> [What you will do]: Your answer should be the line containing "(336, 314) = (333, 254): green" and each line after it through the end of the data below, repeated exactly.

> [Data excerpt]:

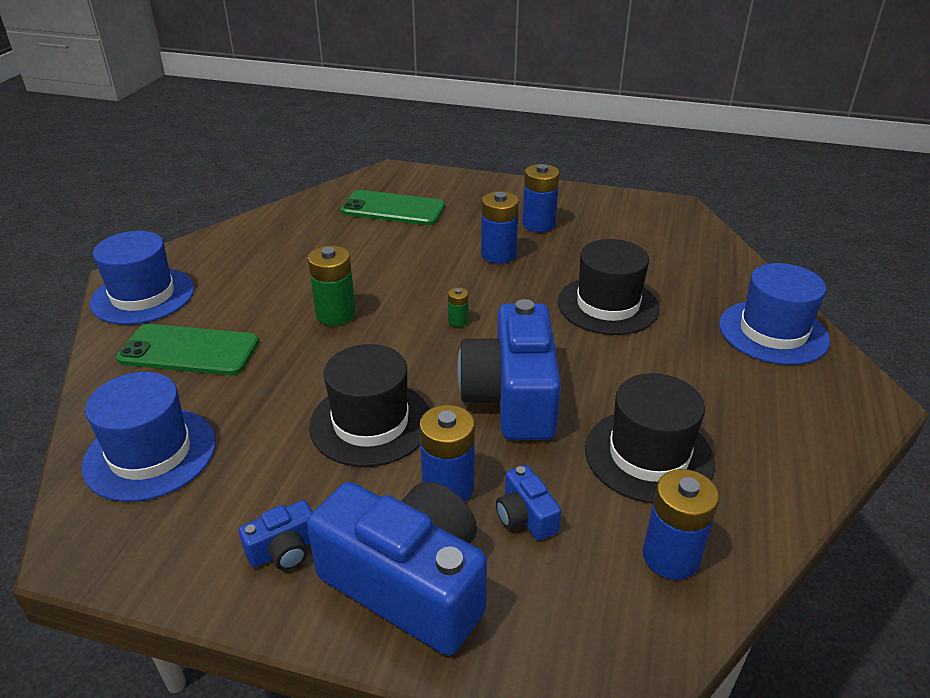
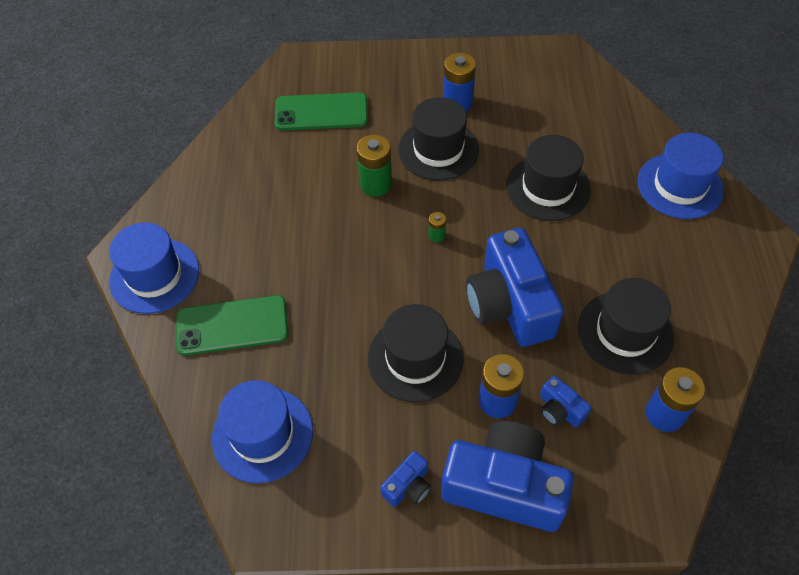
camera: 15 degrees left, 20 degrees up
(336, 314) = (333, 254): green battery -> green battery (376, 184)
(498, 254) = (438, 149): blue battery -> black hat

> [Exercise output]:
(336, 314) = (333, 254): green battery -> green battery (376, 184)
(498, 254) = (438, 149): blue battery -> black hat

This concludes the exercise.